## WHAT THIS TASK INVOLVES:
Look through the records and copy each line with the string "black" in it.

## DATA SHOWN:
# # # #

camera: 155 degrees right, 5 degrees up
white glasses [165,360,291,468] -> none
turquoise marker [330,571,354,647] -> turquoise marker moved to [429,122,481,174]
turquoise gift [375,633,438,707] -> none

# # # #

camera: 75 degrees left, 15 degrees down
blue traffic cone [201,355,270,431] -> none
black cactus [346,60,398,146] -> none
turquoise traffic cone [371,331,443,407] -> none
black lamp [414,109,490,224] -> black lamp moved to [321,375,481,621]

# # # #

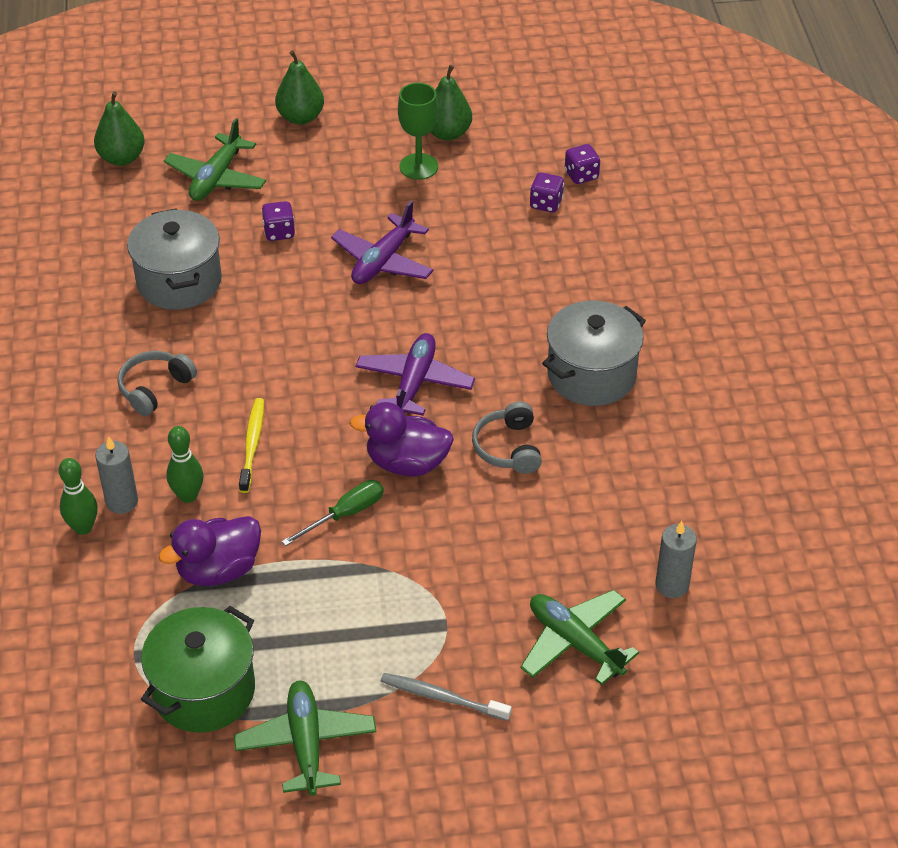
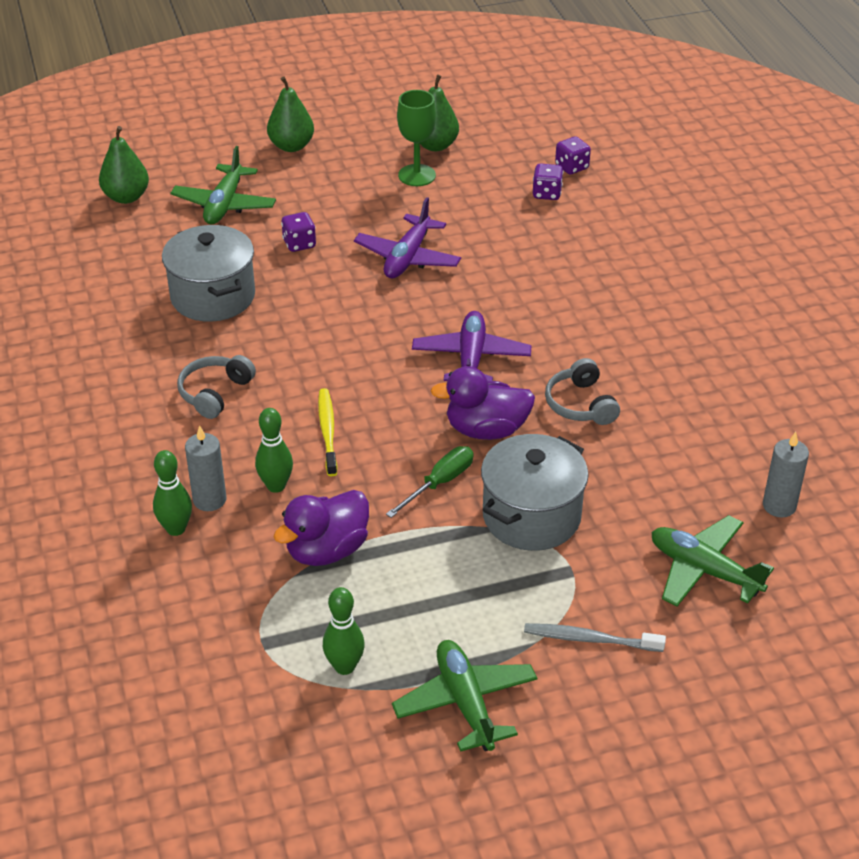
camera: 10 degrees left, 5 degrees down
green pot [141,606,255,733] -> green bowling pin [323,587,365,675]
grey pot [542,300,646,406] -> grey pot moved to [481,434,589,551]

# # # #

## RESPONSE BOX:
black cactus [346,60,398,146] -> none
black lamp [414,109,490,224] -> black lamp moved to [321,375,481,621]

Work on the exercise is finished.